* WHAT TO WORK ON: Write out exactly the lines of the entries below from the one holding "brown diamond: (100, 532) -> (65, 381), moved" to the one holding "red ellipse: (977, 498) -> (901, 541), moved", inclusive, and leave out all other lines.

* GIVEN INFORMATION:
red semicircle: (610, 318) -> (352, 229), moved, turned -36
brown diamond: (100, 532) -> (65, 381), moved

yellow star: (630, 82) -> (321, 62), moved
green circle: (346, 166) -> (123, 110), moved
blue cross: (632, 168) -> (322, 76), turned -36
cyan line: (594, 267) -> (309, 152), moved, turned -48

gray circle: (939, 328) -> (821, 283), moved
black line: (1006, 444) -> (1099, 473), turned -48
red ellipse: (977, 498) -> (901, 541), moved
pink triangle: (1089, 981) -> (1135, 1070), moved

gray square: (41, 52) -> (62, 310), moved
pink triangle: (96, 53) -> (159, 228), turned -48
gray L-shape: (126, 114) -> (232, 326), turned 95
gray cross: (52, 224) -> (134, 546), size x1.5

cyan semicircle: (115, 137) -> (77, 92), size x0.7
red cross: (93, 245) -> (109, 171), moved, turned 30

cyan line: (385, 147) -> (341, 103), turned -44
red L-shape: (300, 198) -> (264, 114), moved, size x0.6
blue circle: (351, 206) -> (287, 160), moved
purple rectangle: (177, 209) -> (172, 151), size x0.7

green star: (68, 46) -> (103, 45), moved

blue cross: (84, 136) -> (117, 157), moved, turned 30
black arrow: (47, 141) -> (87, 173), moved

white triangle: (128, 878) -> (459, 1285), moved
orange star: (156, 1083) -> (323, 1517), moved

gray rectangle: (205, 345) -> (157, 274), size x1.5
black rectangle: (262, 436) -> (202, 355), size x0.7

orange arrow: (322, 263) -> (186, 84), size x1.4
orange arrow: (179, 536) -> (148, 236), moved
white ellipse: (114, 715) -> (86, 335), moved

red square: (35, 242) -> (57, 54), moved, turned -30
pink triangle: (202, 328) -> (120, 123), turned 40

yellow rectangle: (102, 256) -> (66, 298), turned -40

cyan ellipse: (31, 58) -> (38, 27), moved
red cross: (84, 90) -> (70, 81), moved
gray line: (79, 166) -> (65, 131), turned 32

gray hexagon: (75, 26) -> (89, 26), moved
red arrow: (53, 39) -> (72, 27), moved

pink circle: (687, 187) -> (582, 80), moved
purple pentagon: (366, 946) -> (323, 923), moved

* ANSWER FOR THIS EXERCISE:
brown diamond: (100, 532) -> (65, 381), moved

yellow star: (630, 82) -> (321, 62), moved
green circle: (346, 166) -> (123, 110), moved
blue cross: (632, 168) -> (322, 76), turned -36
cyan line: (594, 267) -> (309, 152), moved, turned -48

gray circle: (939, 328) -> (821, 283), moved
black line: (1006, 444) -> (1099, 473), turned -48
red ellipse: (977, 498) -> (901, 541), moved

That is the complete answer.